## DOSTARCZONE DANE
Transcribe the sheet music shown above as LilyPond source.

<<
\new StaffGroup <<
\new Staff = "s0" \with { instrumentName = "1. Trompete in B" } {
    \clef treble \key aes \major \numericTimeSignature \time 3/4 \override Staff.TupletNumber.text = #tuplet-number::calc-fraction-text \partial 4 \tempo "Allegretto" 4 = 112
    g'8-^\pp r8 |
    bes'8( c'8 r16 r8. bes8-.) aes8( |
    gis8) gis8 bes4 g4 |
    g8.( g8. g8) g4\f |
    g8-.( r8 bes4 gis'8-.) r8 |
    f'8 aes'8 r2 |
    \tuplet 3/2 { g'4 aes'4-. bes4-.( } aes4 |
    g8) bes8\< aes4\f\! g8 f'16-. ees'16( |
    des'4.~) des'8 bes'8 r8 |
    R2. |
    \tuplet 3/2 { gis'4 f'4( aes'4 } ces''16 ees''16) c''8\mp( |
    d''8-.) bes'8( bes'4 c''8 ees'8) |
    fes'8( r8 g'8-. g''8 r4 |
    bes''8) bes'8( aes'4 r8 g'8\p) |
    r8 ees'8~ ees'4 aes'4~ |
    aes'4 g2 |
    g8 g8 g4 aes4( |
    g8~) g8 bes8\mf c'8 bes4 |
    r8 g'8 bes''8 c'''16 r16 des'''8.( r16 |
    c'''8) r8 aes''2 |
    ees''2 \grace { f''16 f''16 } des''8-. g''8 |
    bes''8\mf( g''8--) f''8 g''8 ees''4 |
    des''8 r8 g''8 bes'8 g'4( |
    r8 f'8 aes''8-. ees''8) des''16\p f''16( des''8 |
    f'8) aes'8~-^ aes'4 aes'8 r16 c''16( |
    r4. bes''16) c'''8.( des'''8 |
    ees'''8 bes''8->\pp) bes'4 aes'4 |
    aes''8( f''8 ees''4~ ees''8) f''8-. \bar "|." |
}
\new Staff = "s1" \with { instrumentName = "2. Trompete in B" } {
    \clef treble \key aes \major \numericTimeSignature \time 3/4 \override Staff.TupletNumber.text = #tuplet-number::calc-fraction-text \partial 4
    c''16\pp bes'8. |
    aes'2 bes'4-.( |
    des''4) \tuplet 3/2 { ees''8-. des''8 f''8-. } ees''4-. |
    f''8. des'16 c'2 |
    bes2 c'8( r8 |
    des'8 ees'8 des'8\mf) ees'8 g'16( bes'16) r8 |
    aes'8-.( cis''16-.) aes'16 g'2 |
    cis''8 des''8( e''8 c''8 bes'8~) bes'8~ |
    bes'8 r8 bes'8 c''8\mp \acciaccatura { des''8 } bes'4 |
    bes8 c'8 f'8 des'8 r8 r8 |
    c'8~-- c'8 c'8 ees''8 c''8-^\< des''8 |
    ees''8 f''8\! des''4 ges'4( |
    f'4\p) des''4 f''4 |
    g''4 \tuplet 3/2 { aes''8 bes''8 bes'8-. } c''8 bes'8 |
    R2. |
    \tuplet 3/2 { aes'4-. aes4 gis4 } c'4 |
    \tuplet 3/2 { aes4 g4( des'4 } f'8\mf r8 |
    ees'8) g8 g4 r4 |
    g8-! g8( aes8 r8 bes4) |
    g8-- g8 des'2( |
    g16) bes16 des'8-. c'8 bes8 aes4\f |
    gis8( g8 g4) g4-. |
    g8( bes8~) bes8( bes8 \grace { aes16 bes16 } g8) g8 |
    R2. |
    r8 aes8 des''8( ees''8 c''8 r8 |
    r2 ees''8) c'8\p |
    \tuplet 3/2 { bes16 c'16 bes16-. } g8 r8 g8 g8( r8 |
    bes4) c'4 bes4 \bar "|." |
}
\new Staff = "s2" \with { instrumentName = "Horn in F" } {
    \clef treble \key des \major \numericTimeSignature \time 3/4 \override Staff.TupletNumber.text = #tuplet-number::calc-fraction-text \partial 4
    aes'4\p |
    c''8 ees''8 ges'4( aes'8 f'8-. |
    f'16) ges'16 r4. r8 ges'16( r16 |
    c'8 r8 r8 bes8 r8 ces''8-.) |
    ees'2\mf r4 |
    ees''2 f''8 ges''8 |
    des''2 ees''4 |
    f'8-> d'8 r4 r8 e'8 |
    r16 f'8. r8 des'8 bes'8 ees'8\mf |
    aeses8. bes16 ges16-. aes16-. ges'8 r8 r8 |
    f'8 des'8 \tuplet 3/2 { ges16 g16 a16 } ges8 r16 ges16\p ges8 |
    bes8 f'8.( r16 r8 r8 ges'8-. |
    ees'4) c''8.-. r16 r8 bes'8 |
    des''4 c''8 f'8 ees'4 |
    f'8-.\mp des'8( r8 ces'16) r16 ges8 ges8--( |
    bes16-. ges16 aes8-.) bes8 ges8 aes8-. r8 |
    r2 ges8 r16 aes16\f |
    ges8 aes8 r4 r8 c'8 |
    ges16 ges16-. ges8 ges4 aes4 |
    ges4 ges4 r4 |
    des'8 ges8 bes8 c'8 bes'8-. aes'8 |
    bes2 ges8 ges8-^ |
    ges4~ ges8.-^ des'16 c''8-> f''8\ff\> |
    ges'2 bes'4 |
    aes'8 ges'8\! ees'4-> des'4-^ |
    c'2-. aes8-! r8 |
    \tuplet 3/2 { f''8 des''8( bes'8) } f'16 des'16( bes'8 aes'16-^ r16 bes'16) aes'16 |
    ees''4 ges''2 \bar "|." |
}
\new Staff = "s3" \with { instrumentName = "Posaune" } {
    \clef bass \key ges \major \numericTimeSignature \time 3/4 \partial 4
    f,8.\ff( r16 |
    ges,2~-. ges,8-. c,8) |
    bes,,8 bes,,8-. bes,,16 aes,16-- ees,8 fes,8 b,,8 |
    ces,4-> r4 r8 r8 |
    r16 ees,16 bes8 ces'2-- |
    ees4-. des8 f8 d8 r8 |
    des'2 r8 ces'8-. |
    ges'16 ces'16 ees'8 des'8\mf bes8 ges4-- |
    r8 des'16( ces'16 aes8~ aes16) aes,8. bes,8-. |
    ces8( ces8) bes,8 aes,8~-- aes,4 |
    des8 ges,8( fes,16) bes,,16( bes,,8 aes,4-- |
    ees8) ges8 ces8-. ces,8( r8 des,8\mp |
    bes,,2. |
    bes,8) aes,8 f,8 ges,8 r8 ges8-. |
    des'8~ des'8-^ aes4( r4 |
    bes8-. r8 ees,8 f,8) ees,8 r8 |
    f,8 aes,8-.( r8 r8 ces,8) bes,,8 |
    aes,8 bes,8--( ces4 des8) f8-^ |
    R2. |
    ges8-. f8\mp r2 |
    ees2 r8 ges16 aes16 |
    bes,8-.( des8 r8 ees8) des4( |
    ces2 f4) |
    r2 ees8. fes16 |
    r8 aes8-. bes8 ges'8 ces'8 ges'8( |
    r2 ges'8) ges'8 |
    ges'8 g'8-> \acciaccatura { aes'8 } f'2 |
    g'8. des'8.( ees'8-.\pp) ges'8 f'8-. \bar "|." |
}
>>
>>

## TREŚĆ ZADANIA
Znajdź w powyższych danych każdy wiersz, w którym występuje słowo „Trompete”, i przepisz te wiersze.

## ODPOWIEDŹ DO ZADANIA
\new Staff = "s0" \with { instrumentName = "1. Trompete in B" } {
\new Staff = "s1" \with { instrumentName = "2. Trompete in B" } {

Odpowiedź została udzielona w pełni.